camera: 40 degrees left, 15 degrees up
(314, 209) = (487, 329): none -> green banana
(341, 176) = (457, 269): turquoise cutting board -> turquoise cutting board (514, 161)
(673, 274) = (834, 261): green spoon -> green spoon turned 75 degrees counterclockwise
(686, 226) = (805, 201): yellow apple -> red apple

--

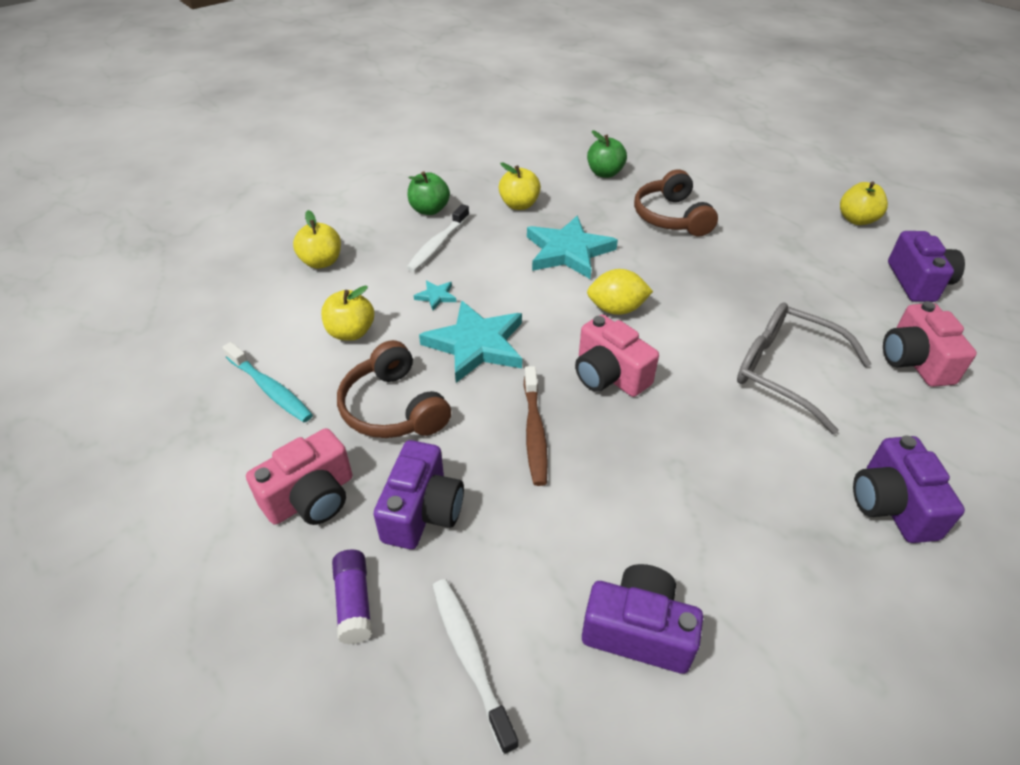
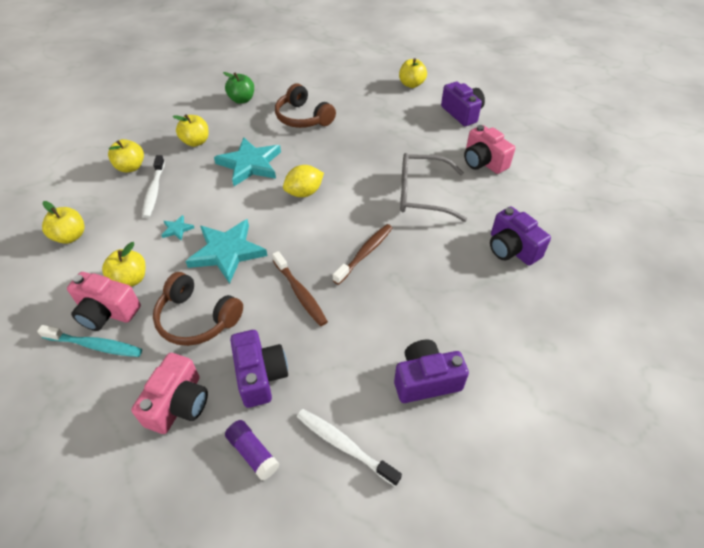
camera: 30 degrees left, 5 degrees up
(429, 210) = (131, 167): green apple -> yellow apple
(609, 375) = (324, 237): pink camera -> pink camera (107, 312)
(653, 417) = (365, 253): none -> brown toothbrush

» **WHAT YOU SHOULD DO**: The output should be exactly the lines above from the line containing "camera: 30 degrees left, 5 degrees up" to the line containing "(653, 417) = (365, 253): none", inclusive, with no other lines.

» **WRITTEN REPLY**:
camera: 30 degrees left, 5 degrees up
(429, 210) = (131, 167): green apple -> yellow apple
(609, 375) = (324, 237): pink camera -> pink camera (107, 312)
(653, 417) = (365, 253): none -> brown toothbrush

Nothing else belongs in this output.